Exercise details | Write out each line of the entries below that holds the word "NMOS".

Input data |
+ + + + + + +

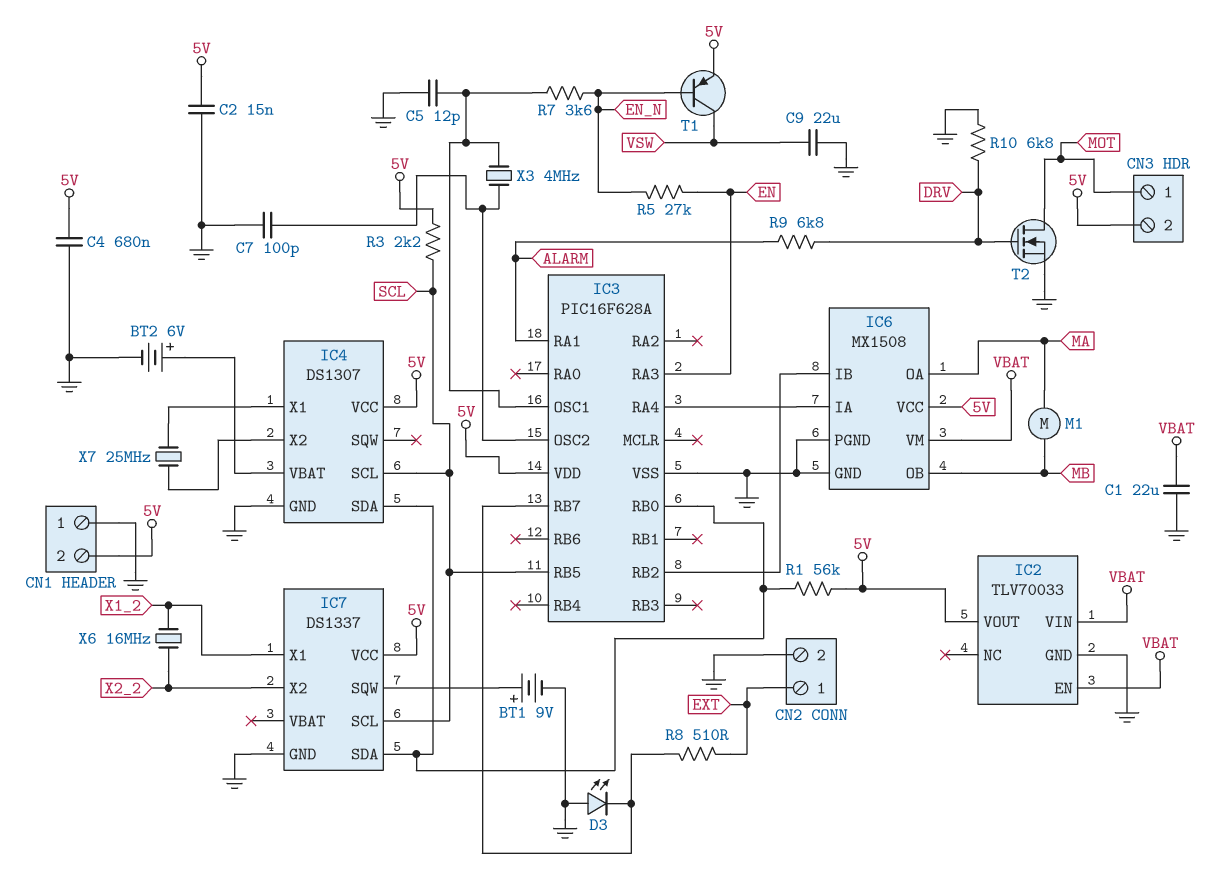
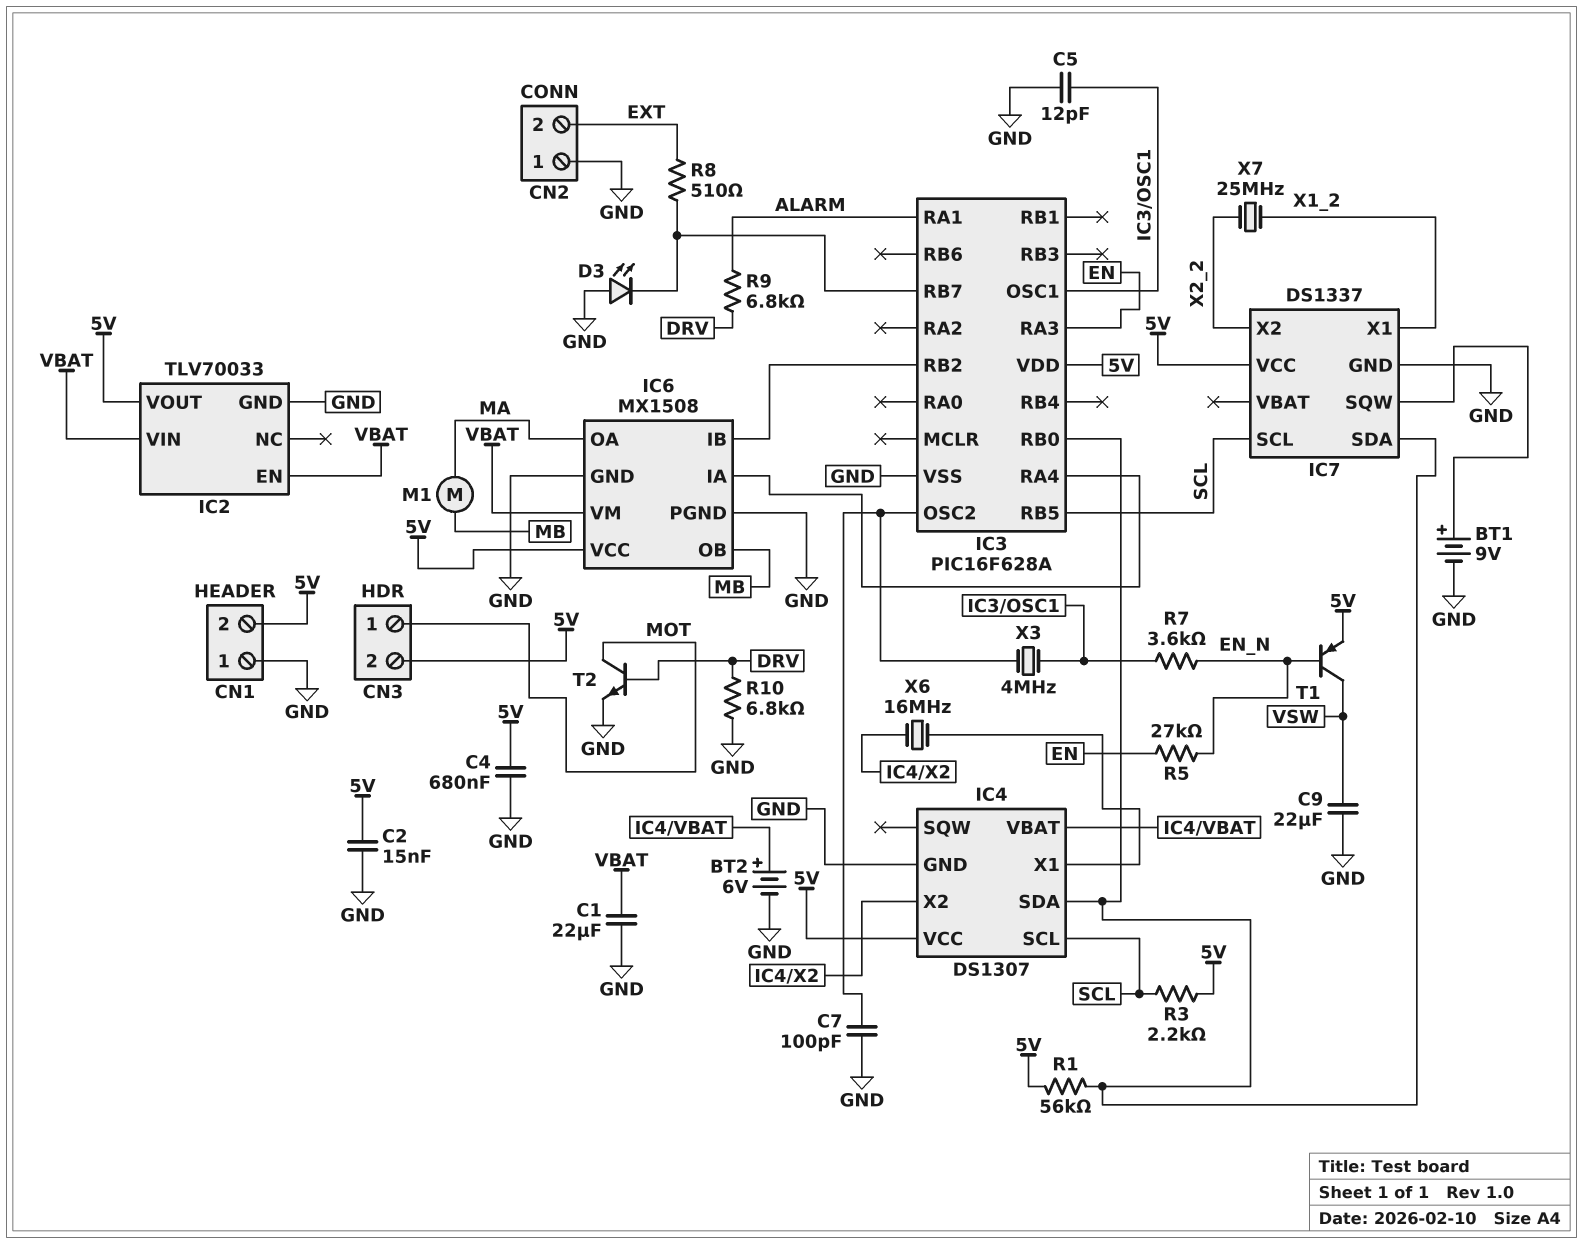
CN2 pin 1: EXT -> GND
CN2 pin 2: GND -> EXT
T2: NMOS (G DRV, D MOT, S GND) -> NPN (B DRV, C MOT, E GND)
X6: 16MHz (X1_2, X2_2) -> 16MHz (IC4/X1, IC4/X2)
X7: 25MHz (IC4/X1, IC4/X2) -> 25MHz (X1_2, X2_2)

+ + + + + + +

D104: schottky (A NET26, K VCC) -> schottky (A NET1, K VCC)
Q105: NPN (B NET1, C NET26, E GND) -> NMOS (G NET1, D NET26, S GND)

+ + + + + + +

Task answer |
T2: NMOS (G DRV, D MOT, S GND) -> NPN (B DRV, C MOT, E GND)
Q105: NPN (B NET1, C NET26, E GND) -> NMOS (G NET1, D NET26, S GND)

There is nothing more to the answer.